Within the entries below, please return exactly the lines from the one with "grey brick B5:B6" through the one with "red slope G4:H4", leaving out any pictures.

*Records supplied*
>>>>>
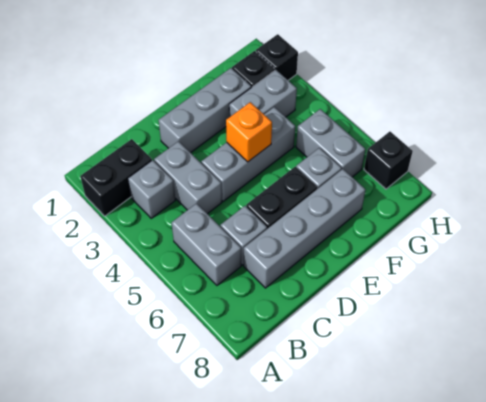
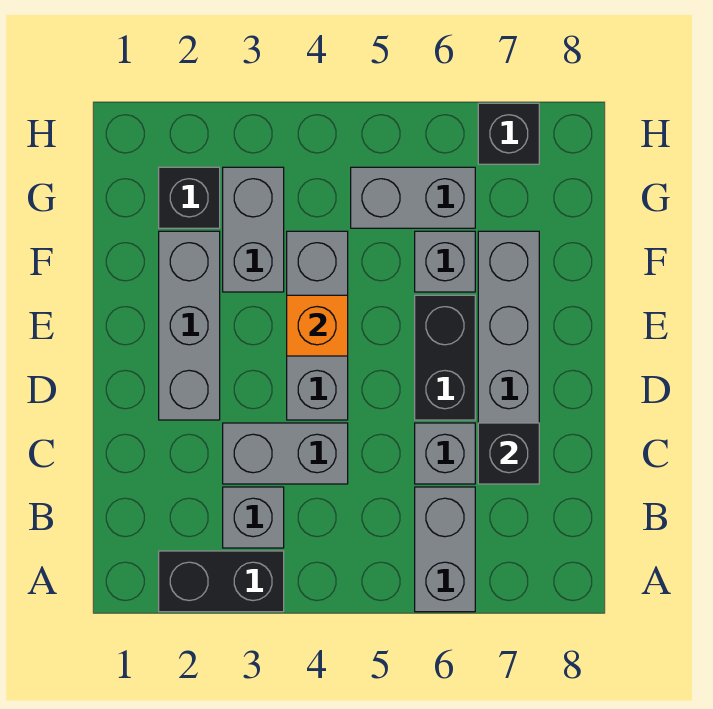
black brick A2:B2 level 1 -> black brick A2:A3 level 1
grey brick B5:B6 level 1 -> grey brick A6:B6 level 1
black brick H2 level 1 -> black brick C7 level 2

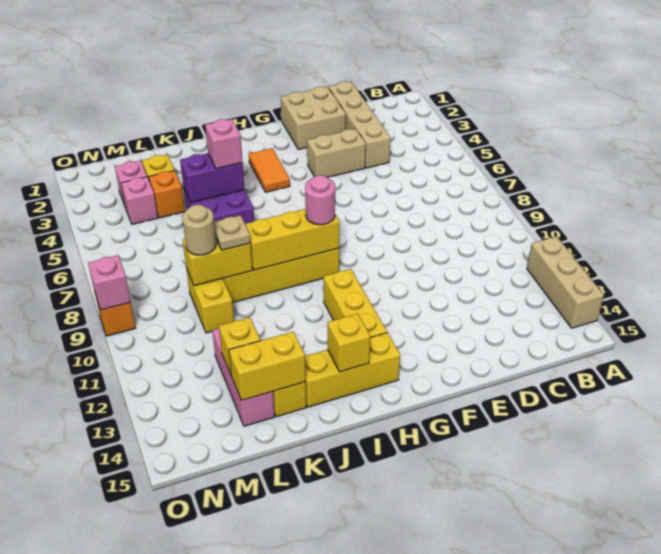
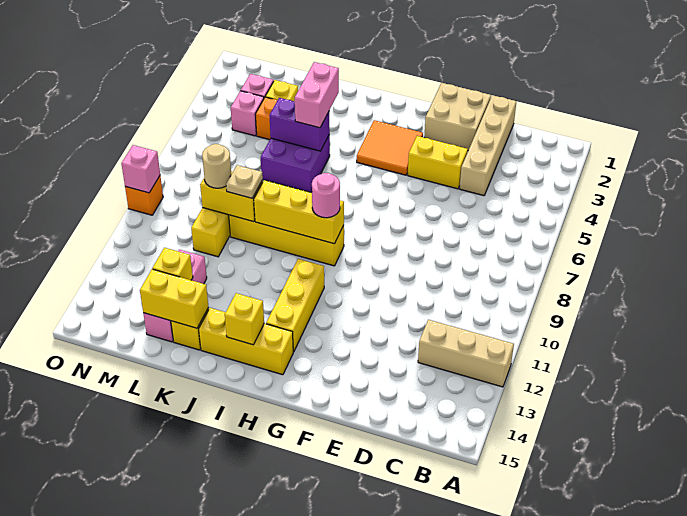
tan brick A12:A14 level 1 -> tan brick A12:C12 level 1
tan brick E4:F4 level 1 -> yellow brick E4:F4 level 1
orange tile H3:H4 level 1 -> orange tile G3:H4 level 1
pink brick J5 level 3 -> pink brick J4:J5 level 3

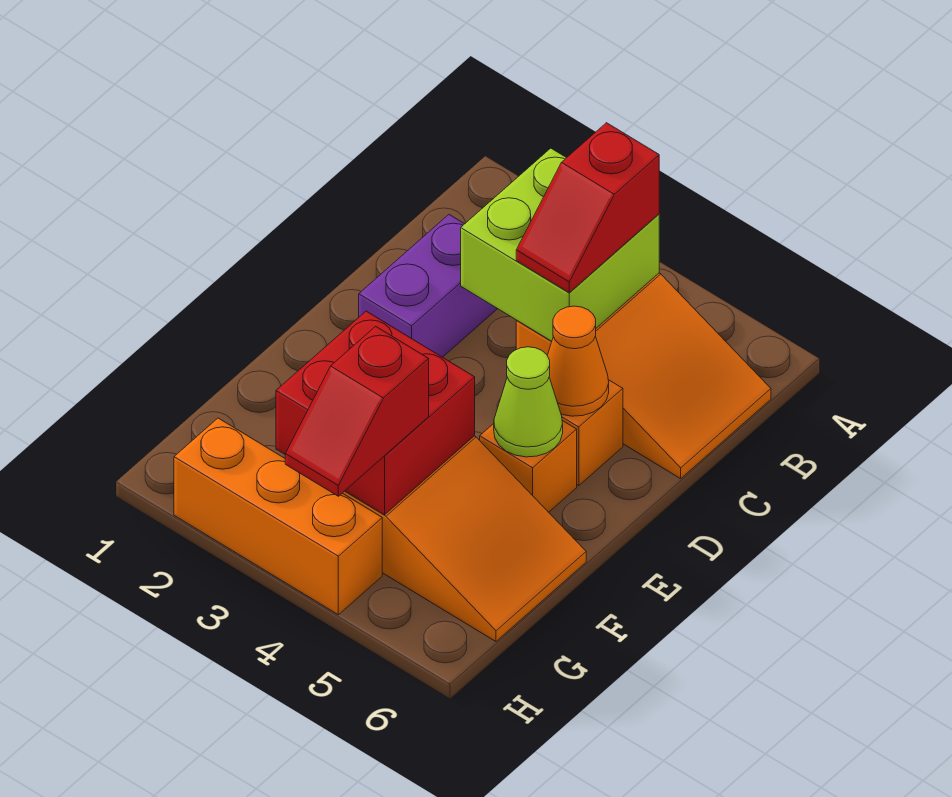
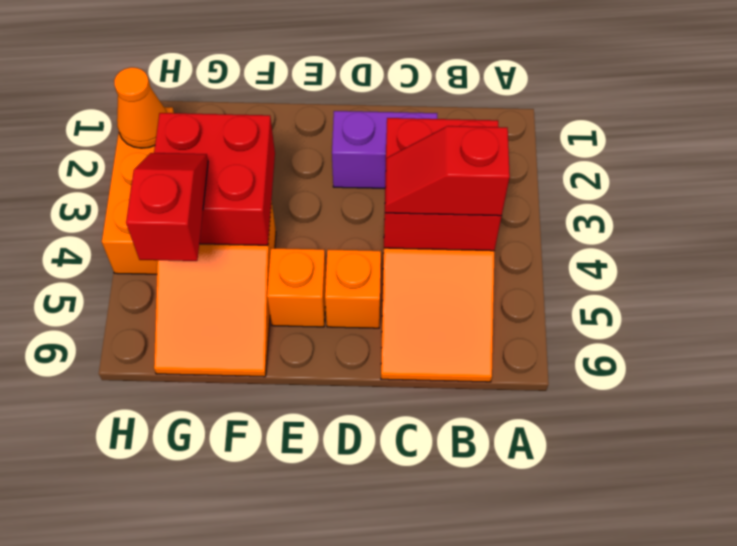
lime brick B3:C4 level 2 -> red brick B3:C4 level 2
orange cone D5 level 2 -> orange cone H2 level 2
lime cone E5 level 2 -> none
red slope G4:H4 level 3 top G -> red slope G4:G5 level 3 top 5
<<<<<
>>>>>
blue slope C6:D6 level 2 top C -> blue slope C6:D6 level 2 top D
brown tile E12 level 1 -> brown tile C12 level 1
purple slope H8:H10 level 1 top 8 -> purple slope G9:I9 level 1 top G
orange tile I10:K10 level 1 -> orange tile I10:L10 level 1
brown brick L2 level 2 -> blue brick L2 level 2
<<<<<
>>>>>
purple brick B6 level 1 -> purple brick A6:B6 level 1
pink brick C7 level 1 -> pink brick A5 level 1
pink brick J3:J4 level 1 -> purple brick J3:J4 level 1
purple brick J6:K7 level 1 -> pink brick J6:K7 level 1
<<<<<
*Response to the exercise*
grey brick B5:B6 level 1 -> grey brick A6:B6 level 1
black brick H2 level 1 -> black brick C7 level 2

tan brick A12:A14 level 1 -> tan brick A12:C12 level 1
tan brick E4:F4 level 1 -> yellow brick E4:F4 level 1
orange tile H3:H4 level 1 -> orange tile G3:H4 level 1
pink brick J5 level 3 -> pink brick J4:J5 level 3

lime brick B3:C4 level 2 -> red brick B3:C4 level 2
orange cone D5 level 2 -> orange cone H2 level 2
lime cone E5 level 2 -> none
red slope G4:H4 level 3 top G -> red slope G4:G5 level 3 top 5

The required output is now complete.